__What the task requires__: The lines to copy are those holding the string "objects" in the entries below.

[Start of section]

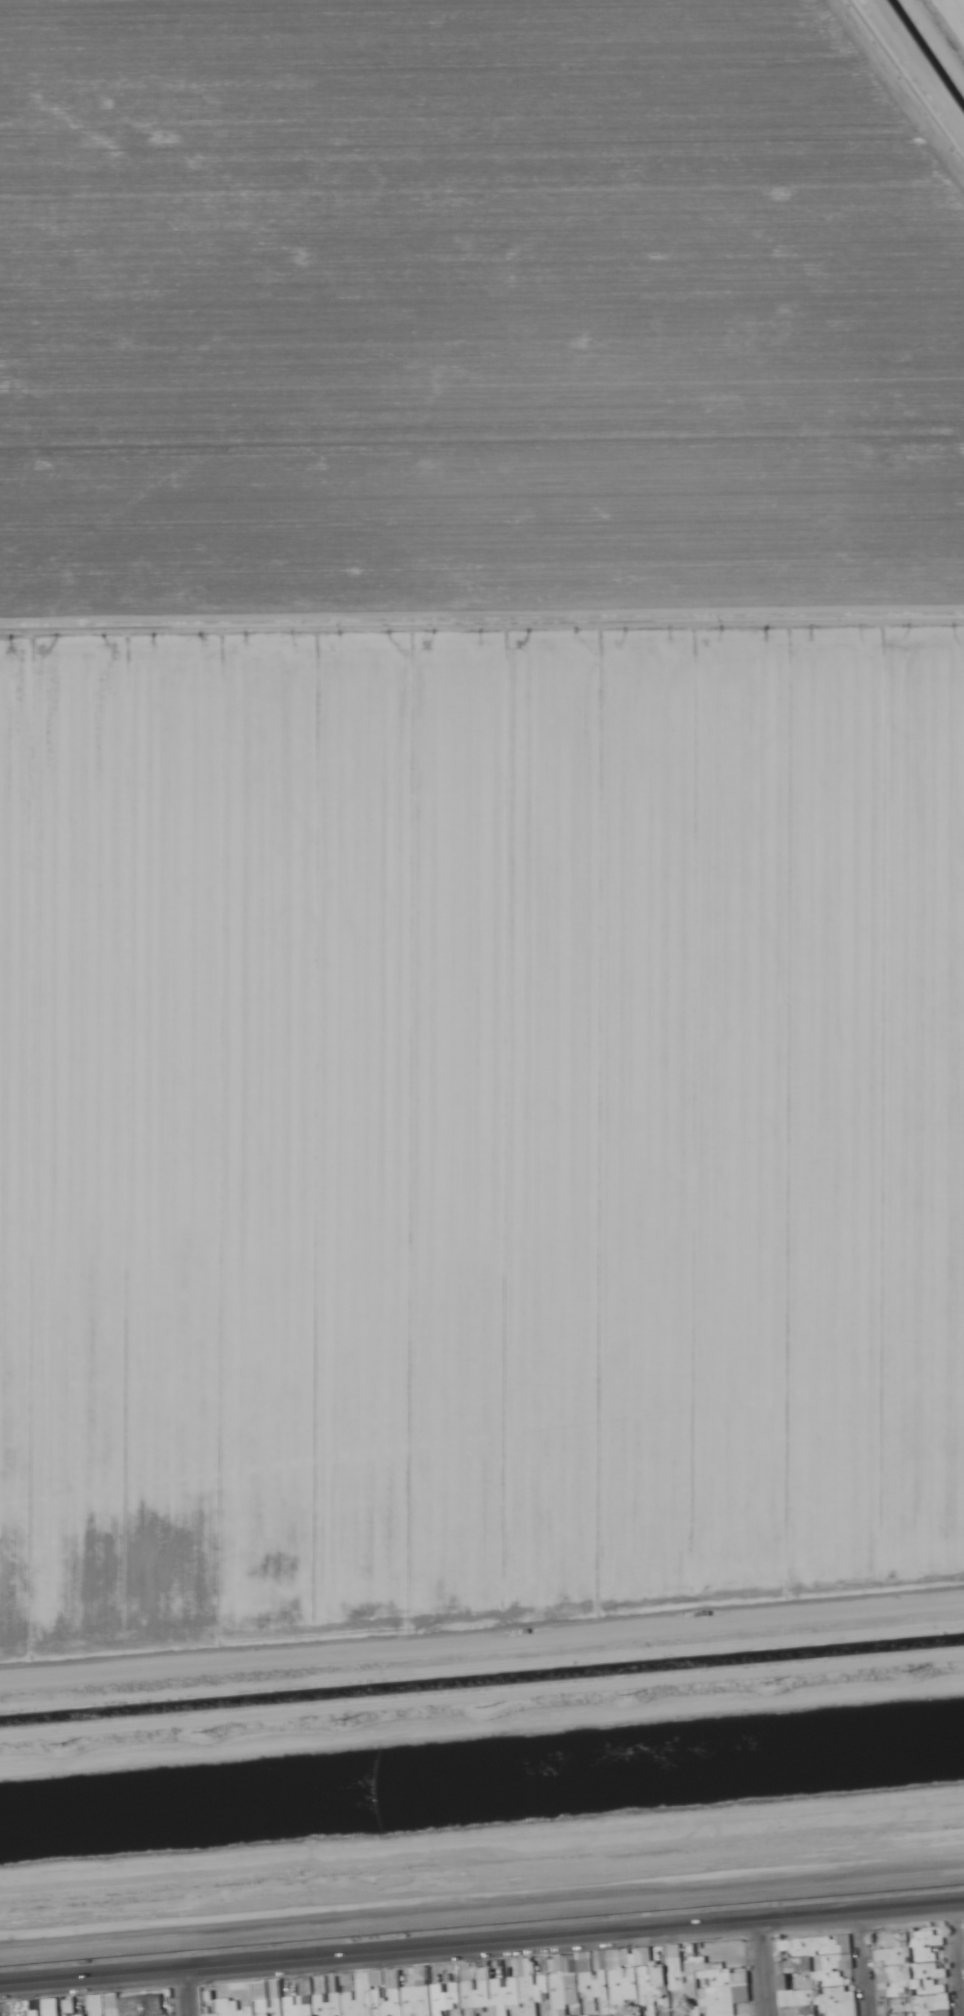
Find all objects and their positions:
road: (937, 40)
road: (481, 1658)
road: (482, 1944)
road: (958, 1960)
road: (866, 1964)
road: (761, 1968)
building: (594, 1978)
road: (186, 1992)
building: (228, 2007)

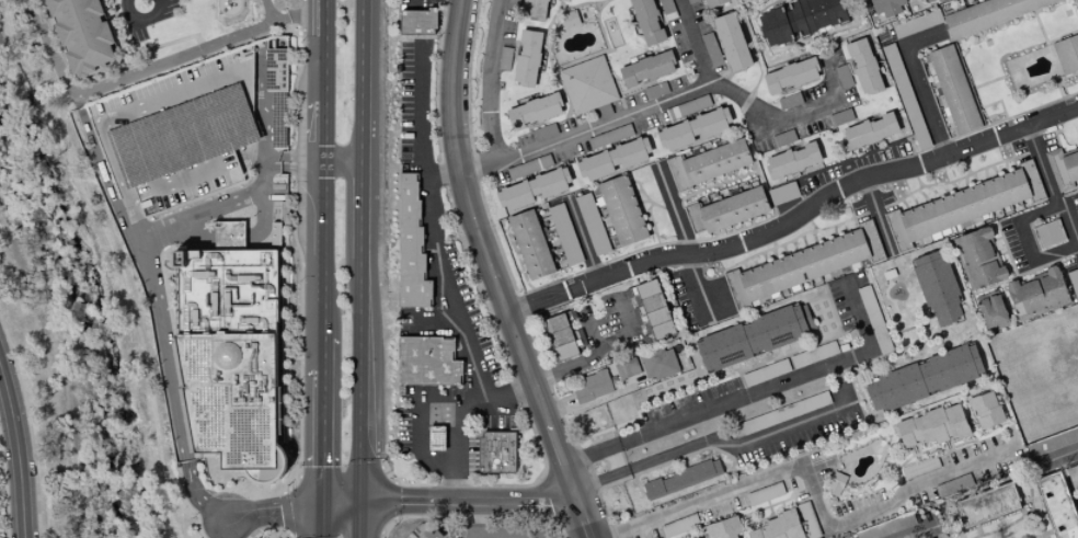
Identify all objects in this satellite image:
building: (1074, 1)
building: (715, 2)
building: (887, 7)
building: (534, 9)
building: (989, 14)
building: (569, 19)
building: (800, 19)
building: (417, 22)
building: (647, 22)
building: (916, 24)
road: (143, 25)
building: (82, 34)
building: (731, 42)
building: (710, 49)
road: (326, 52)
building: (1066, 54)
building: (504, 58)
building: (527, 58)
road: (150, 62)
building: (863, 66)
building: (646, 69)
road: (244, 71)
building: (278, 71)
building: (790, 76)
road: (488, 80)
road: (362, 81)
road: (921, 83)
building: (587, 85)
building: (655, 90)
building: (953, 90)
building: (905, 96)
road: (261, 98)
building: (693, 105)
building: (534, 111)
road: (625, 115)
road: (784, 118)
building: (692, 129)
building: (869, 131)
road: (325, 133)
building: (180, 137)
parking lot: (180, 137)
building: (610, 138)
building: (782, 138)
road: (249, 155)
road: (262, 156)
building: (612, 159)
building: (792, 160)
road: (294, 162)
road: (343, 162)
building: (708, 164)
road: (1044, 164)
building: (1062, 168)
building: (528, 169)
road: (444, 176)
road: (121, 181)
road: (169, 186)
building: (533, 189)
building: (782, 193)
road: (823, 203)
road: (262, 205)
building: (964, 205)
road: (325, 207)
building: (283, 209)
road: (362, 210)
building: (621, 211)
building: (726, 211)
road: (1069, 223)
building: (591, 224)
building: (1047, 233)
building: (276, 234)
building: (564, 234)
building: (230, 235)
road: (230, 237)
road: (177, 238)
road: (1022, 241)
road: (444, 245)
building: (531, 245)
building: (410, 247)
building: (978, 259)
building: (803, 265)
road: (495, 273)
building: (1073, 282)
road: (698, 288)
building: (937, 288)
building: (1036, 294)
road: (324, 295)
road: (539, 302)
building: (652, 308)
building: (992, 312)
road: (442, 317)
road: (160, 320)
building: (873, 320)
road: (591, 330)
building: (561, 336)
building: (753, 337)
road: (608, 349)
road: (324, 352)
building: (813, 354)
building: (235, 355)
building: (427, 361)
building: (657, 362)
building: (626, 367)
building: (754, 376)
building: (924, 378)
road: (360, 380)
building: (592, 386)
road: (754, 393)
building: (985, 410)
building: (781, 414)
road: (28, 426)
building: (933, 426)
road: (323, 436)
road: (416, 437)
building: (435, 438)
road: (713, 438)
building: (1052, 442)
road: (18, 451)
building: (497, 453)
road: (1057, 453)
building: (910, 470)
building: (273, 471)
building: (682, 479)
road: (457, 480)
road: (816, 490)
building: (764, 493)
traffic signals: (359, 502)
road: (450, 502)
traffic signals: (322, 504)
building: (987, 505)
building: (1058, 506)
road: (262, 513)
road: (359, 520)
road: (476, 520)
building: (807, 520)
road: (322, 521)
building: (679, 525)
building: (779, 527)
building: (723, 528)
building: (884, 528)
road: (529, 533)
road: (923, 533)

[End of section]

__Exercise result__:
Find all objects and their positions:
Identify all objects in this satellite image:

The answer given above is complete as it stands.